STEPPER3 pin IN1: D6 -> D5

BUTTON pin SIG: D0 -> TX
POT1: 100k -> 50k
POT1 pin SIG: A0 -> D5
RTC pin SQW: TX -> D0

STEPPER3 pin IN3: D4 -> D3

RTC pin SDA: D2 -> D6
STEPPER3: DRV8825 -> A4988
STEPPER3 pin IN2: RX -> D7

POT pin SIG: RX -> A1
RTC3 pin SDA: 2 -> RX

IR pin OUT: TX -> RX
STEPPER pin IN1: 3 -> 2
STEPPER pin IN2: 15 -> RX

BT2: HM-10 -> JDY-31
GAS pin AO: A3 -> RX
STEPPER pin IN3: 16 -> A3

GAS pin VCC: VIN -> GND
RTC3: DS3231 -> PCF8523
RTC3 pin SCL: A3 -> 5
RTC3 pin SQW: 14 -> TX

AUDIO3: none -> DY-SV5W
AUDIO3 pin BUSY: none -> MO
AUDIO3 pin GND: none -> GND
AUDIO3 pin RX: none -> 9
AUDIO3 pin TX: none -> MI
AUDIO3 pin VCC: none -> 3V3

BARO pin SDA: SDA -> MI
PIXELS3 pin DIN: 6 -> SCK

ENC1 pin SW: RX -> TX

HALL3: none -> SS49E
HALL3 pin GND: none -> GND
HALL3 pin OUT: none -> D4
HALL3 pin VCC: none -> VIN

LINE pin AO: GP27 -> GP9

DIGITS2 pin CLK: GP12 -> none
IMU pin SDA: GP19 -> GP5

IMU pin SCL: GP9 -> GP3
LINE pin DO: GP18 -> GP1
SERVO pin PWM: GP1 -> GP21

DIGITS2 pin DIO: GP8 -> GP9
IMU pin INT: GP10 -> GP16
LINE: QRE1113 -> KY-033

****************************************

PROBLEM REQUIREMENTS: Each line from the beginning of the entries to the line with "HALL3 pin GND: none -> GND" must be repeated exactly, with both end lines kept and no other lines given.

EXPECTED ANSWER:
STEPPER3 pin IN1: D6 -> D5

BUTTON pin SIG: D0 -> TX
POT1: 100k -> 50k
POT1 pin SIG: A0 -> D5
RTC pin SQW: TX -> D0

STEPPER3 pin IN3: D4 -> D3

RTC pin SDA: D2 -> D6
STEPPER3: DRV8825 -> A4988
STEPPER3 pin IN2: RX -> D7

POT pin SIG: RX -> A1
RTC3 pin SDA: 2 -> RX

IR pin OUT: TX -> RX
STEPPER pin IN1: 3 -> 2
STEPPER pin IN2: 15 -> RX

BT2: HM-10 -> JDY-31
GAS pin AO: A3 -> RX
STEPPER pin IN3: 16 -> A3

GAS pin VCC: VIN -> GND
RTC3: DS3231 -> PCF8523
RTC3 pin SCL: A3 -> 5
RTC3 pin SQW: 14 -> TX

AUDIO3: none -> DY-SV5W
AUDIO3 pin BUSY: none -> MO
AUDIO3 pin GND: none -> GND
AUDIO3 pin RX: none -> 9
AUDIO3 pin TX: none -> MI
AUDIO3 pin VCC: none -> 3V3

BARO pin SDA: SDA -> MI
PIXELS3 pin DIN: 6 -> SCK

ENC1 pin SW: RX -> TX

HALL3: none -> SS49E
HALL3 pin GND: none -> GND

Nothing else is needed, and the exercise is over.